■ **DESCRIPTION OF THE TASK**:
Reply only with how many lines in these entries hold the string "none".

Dataset entries:

#####

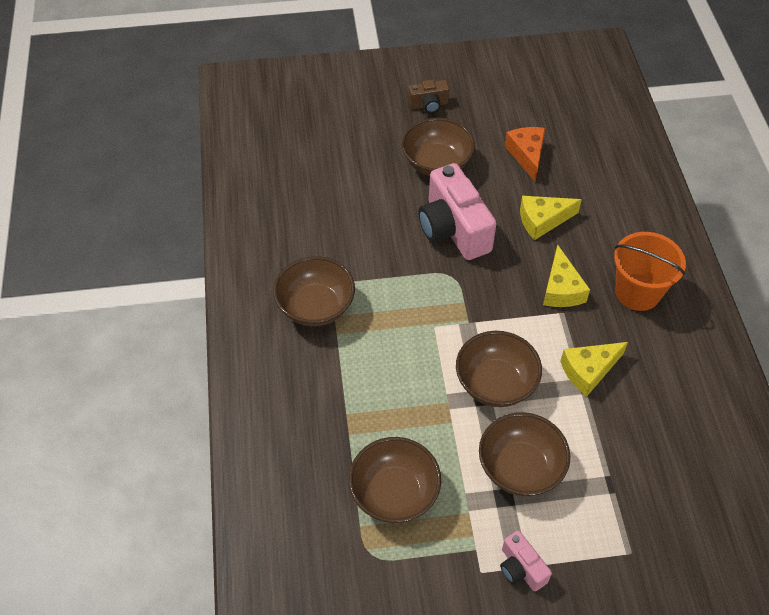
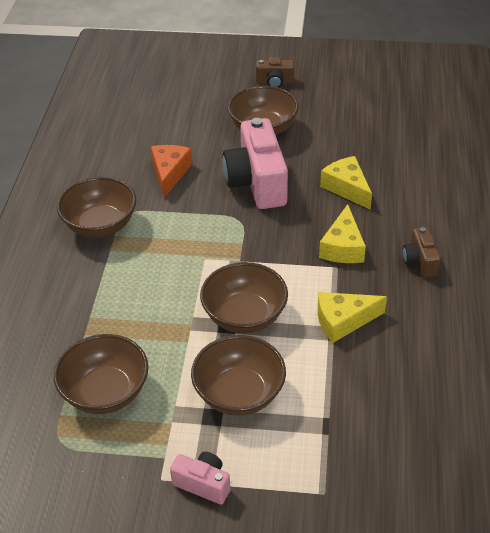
camera: 15 degrees right, 10 degrees down
(521, 568) = (203, 484): pink camera -> pink camera turned 135 degrees clockwise
(527, 155) = (353, 133): orange cheese -> orange cheese (169, 173)
(542, 220) = (347, 188): yellow cheese -> yellow cheese turned 60 degrees clockwise
(637, 292) = (420, 261): orange bucket -> brown camera

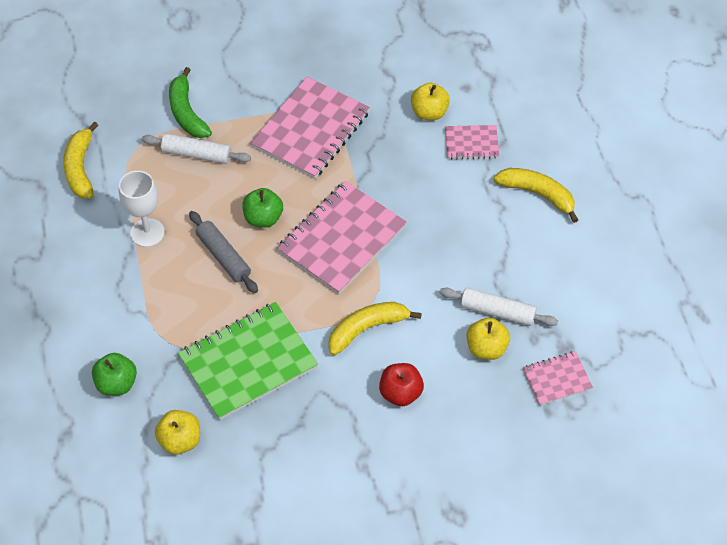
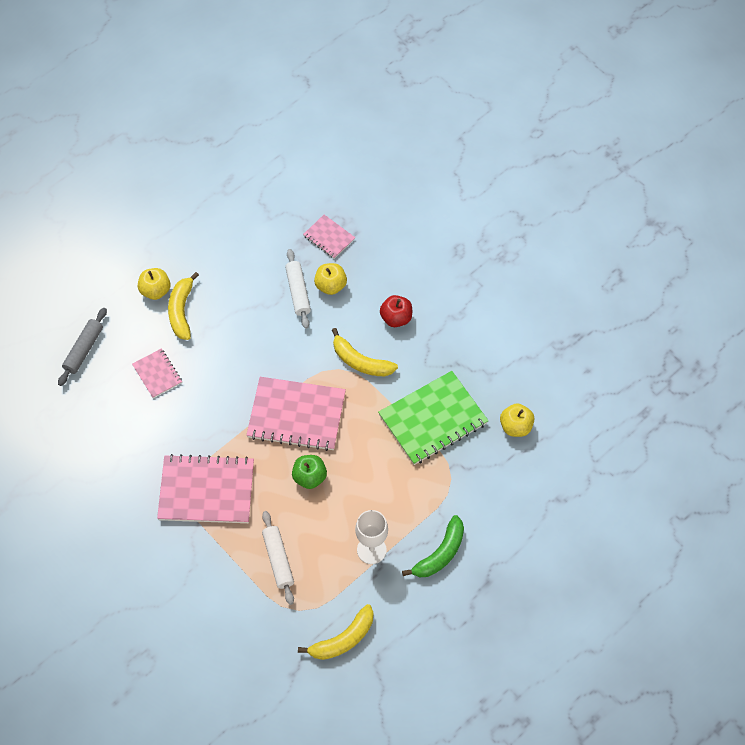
camera: 120 degrees left, 5 degrees up
(117, 383) = (503, 491): green apple -> none
(187, 112) = (241, 593): green banana -> green banana (440, 553)
(224, 256) = (359, 484): grey rolling pin -> grey rolling pin (84, 350)
(248, 362) = (433, 419): green notebook -> green notebook turned 60 degrees counterclockwise
(429, 112) = (142, 416): yellow apple -> yellow apple (155, 291)

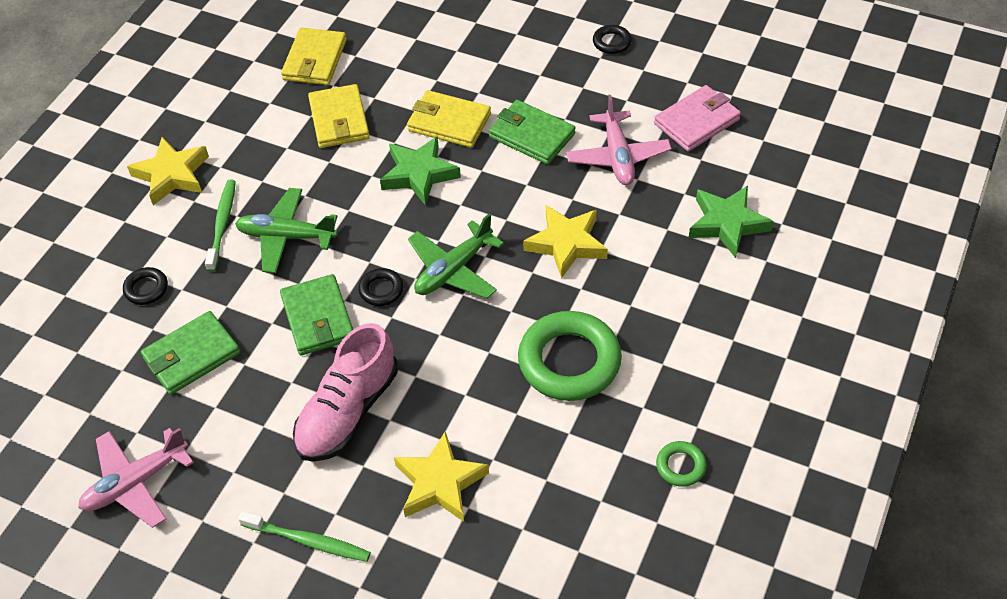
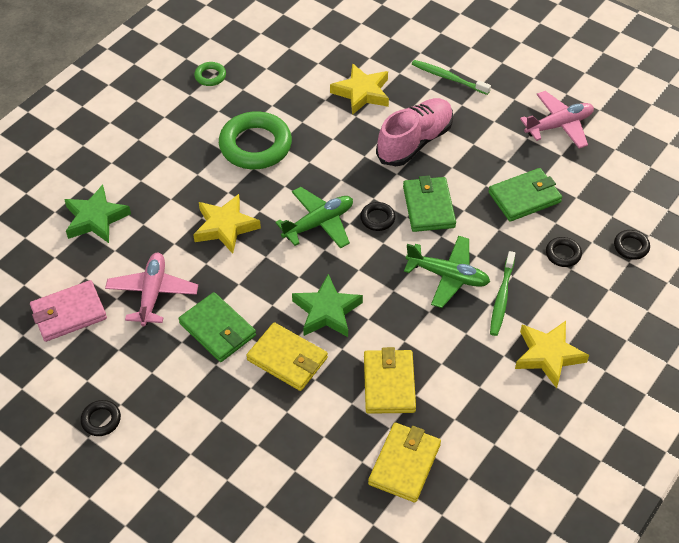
camera: 170 degrees left, 0 degrees up
(59, 314) = (631, 247): none -> black ring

#####

■ **TASK OUTPUT**:
2